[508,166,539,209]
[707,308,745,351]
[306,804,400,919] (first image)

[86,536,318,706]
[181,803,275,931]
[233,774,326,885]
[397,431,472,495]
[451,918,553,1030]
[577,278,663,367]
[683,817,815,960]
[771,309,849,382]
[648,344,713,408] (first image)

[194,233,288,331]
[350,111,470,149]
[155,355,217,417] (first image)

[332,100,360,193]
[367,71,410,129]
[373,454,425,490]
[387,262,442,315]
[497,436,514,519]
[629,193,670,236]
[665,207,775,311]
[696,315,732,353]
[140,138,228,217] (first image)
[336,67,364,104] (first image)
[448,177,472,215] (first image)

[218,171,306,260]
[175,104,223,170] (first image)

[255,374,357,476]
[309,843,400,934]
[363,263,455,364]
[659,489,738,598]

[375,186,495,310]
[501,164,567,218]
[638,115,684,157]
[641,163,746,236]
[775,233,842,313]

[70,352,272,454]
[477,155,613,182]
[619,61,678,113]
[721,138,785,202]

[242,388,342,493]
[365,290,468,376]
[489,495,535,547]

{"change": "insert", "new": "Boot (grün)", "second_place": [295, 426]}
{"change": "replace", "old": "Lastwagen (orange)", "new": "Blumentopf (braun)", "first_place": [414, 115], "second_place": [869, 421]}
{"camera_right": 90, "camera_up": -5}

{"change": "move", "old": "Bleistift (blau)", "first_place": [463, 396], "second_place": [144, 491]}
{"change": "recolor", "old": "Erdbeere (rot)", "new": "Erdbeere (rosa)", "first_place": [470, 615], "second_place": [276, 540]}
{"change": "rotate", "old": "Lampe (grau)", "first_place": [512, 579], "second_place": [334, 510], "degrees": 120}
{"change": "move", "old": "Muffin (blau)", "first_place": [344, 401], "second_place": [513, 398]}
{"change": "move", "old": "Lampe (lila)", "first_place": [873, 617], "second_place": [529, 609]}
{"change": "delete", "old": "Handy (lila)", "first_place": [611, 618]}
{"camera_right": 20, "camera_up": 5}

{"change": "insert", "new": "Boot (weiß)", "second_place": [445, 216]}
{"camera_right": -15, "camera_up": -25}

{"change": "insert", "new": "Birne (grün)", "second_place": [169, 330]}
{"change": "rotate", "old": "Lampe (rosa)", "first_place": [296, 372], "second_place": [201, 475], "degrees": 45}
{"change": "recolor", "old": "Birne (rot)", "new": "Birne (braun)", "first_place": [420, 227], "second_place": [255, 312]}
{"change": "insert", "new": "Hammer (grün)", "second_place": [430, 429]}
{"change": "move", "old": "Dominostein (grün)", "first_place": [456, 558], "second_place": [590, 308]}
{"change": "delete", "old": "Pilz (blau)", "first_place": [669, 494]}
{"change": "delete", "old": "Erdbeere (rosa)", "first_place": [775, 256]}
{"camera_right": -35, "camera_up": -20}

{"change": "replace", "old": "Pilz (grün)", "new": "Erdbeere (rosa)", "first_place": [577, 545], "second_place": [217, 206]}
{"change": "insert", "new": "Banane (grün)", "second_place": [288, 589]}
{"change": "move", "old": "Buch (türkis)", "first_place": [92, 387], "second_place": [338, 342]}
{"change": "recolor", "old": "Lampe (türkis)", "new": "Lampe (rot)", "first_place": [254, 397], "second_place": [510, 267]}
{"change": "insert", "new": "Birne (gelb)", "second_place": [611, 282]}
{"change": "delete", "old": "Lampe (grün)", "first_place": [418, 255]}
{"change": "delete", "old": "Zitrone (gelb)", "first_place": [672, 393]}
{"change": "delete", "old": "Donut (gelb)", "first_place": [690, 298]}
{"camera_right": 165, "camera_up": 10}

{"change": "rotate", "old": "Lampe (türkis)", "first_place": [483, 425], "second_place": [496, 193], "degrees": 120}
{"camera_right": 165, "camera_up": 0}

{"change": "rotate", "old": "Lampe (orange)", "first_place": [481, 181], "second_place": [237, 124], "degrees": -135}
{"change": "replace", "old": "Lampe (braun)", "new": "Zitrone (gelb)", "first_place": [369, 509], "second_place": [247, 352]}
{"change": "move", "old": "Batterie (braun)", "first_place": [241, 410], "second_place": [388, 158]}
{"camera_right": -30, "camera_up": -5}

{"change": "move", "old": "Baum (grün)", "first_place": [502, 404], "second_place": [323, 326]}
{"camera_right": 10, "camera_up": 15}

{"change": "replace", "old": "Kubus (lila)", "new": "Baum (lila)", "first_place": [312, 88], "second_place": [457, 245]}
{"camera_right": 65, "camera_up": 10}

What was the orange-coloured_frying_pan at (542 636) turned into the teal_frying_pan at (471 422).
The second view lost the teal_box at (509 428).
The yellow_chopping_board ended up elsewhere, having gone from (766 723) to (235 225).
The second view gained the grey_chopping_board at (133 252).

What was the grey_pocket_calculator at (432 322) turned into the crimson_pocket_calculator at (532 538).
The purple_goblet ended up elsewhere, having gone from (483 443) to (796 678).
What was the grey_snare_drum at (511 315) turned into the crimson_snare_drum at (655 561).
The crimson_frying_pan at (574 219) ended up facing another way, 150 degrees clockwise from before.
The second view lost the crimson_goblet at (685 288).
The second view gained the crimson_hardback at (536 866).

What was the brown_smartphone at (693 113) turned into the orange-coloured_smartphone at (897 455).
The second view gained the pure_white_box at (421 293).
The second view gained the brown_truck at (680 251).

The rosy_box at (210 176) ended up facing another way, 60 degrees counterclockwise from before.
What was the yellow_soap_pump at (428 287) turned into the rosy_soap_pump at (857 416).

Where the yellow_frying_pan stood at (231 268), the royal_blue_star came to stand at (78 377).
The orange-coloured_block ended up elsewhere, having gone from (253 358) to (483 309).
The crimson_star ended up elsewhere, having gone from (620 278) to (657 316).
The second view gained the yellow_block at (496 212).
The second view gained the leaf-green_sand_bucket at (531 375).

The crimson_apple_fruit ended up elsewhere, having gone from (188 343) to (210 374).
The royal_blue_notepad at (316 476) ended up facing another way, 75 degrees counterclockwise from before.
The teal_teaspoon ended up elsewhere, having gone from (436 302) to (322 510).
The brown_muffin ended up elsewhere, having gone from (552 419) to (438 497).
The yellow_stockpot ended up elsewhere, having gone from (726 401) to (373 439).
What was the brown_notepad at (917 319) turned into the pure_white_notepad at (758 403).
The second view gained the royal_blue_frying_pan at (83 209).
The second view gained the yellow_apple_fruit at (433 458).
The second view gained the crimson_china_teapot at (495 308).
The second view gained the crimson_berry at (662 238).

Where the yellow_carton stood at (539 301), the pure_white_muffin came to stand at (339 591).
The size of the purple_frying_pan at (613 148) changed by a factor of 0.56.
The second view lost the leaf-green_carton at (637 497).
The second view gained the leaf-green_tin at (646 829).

____

◆ **ASSIGNED TASK**: Your task is to show every line of the listing above containing "Erdbeere".

◆ **TASK RESULT**:
{"change": "recolor", "old": "Erdbeere (rot)", "new": "Erdbeere (rosa)", "first_place": [470, 615], "second_place": [276, 540]}
{"change": "delete", "old": "Erdbeere (rosa)", "first_place": [775, 256]}
{"change": "replace", "old": "Pilz (grün)", "new": "Erdbeere (rosa)", "first_place": [577, 545], "second_place": [217, 206]}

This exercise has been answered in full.